Exercise instructions:
After locating the line with "(518, 197) = (557, 173): orange" in the data that follows, return it and every later line exactly, up to and including the line with "(671, 404) = (665, 364): yellow".

Study material:
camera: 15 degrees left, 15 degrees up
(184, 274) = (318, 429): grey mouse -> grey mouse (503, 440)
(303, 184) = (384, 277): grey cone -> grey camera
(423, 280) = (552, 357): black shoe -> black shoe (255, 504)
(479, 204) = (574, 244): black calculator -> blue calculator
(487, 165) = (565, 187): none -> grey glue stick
==
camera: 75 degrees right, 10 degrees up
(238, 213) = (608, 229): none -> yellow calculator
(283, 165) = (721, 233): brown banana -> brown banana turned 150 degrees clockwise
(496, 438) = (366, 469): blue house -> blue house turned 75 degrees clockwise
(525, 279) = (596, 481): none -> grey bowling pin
...
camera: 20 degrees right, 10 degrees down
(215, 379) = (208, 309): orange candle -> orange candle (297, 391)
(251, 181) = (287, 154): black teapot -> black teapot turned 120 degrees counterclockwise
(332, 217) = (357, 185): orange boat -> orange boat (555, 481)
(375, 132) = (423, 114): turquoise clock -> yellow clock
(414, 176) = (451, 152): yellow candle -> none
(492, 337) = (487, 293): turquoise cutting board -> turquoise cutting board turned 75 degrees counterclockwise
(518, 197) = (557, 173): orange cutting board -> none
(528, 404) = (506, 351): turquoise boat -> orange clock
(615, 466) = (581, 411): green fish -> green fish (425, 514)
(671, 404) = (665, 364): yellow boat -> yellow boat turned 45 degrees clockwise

Solution below:
(518, 197) = (557, 173): orange cutting board -> none
(528, 404) = (506, 351): turquoise boat -> orange clock
(615, 466) = (581, 411): green fish -> green fish (425, 514)
(671, 404) = (665, 364): yellow boat -> yellow boat turned 45 degrees clockwise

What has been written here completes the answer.